# Task prompt
When the word "plate" shows up in a line of the records below, copy that line.

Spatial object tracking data
::::::
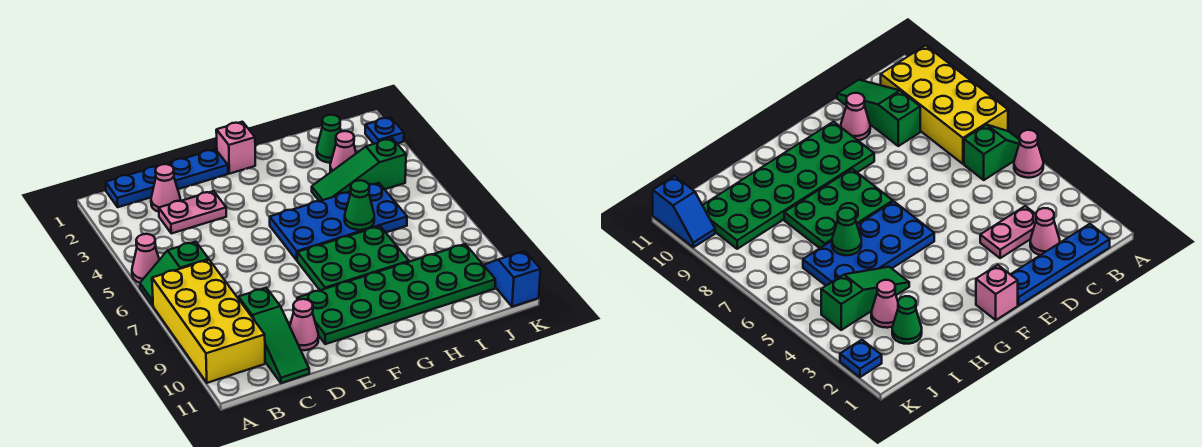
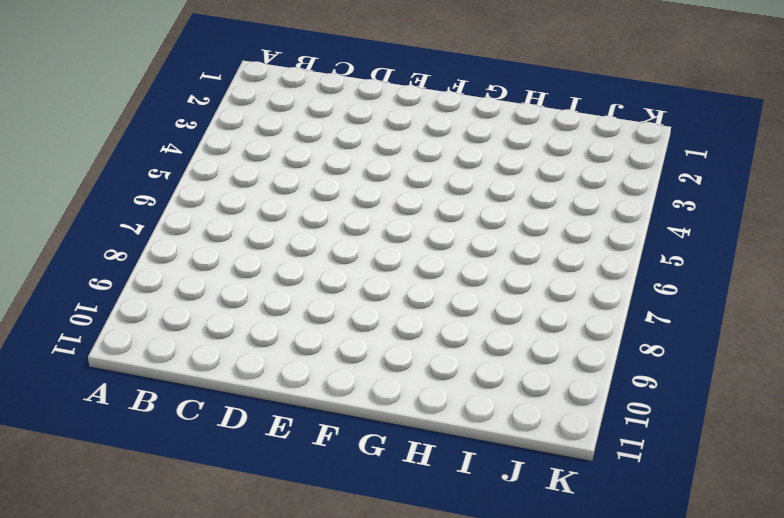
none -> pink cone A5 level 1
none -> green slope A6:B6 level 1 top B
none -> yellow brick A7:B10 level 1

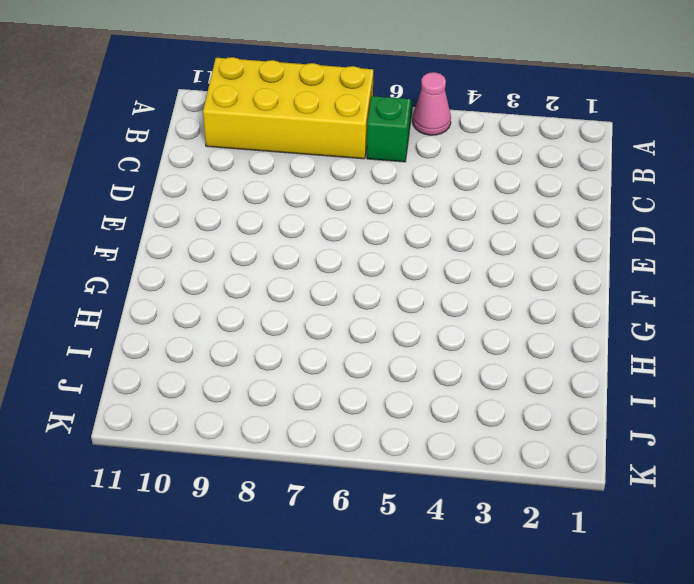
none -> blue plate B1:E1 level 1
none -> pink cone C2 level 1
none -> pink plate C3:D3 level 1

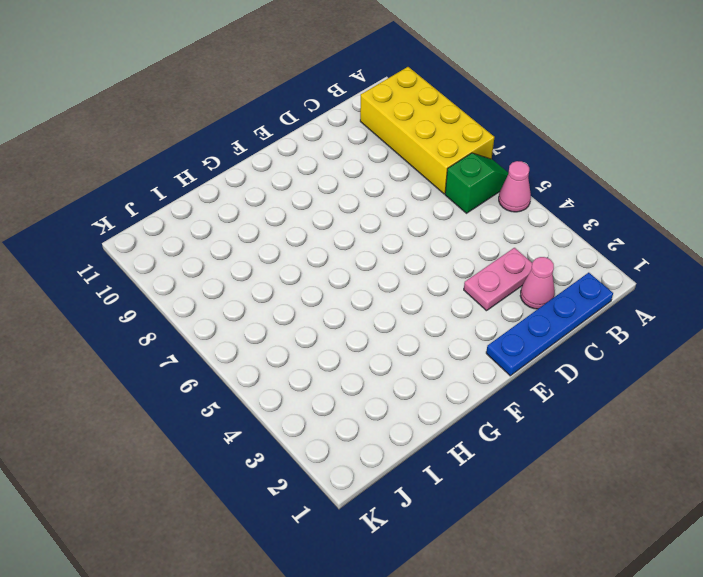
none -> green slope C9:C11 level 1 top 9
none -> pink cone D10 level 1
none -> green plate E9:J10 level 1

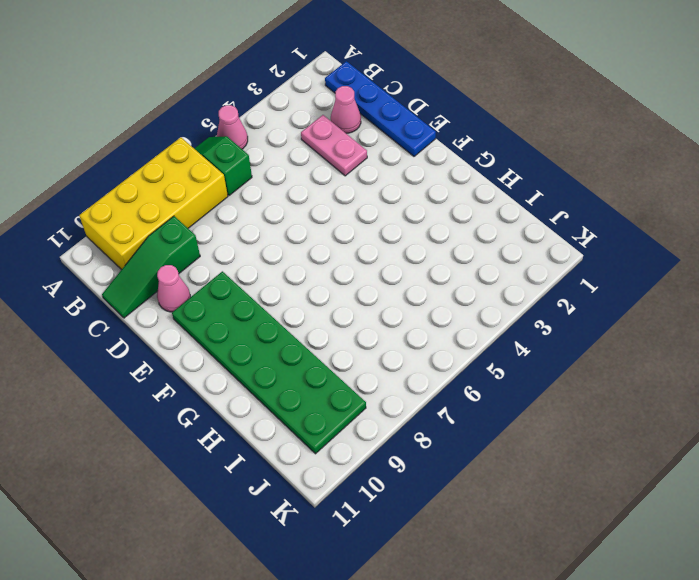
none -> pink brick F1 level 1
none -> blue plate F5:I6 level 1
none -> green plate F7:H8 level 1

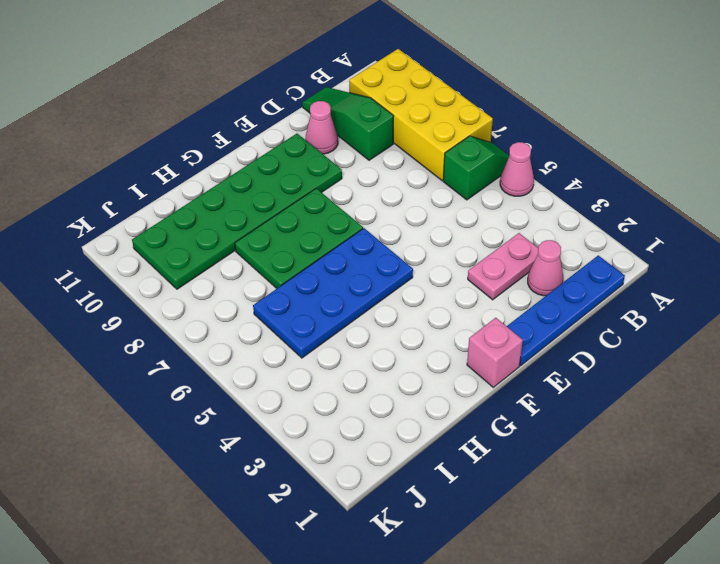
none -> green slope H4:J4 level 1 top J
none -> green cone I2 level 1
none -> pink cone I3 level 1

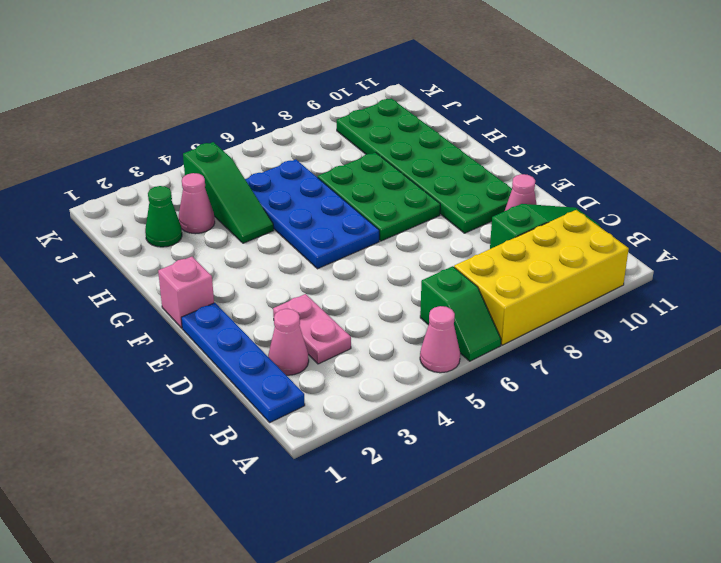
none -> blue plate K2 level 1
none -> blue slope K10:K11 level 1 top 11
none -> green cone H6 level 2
::::::
# Solution
none -> blue plate B1:E1 level 1
none -> pink plate C3:D3 level 1
none -> green plate E9:J10 level 1
none -> blue plate F5:I6 level 1
none -> green plate F7:H8 level 1
none -> blue plate K2 level 1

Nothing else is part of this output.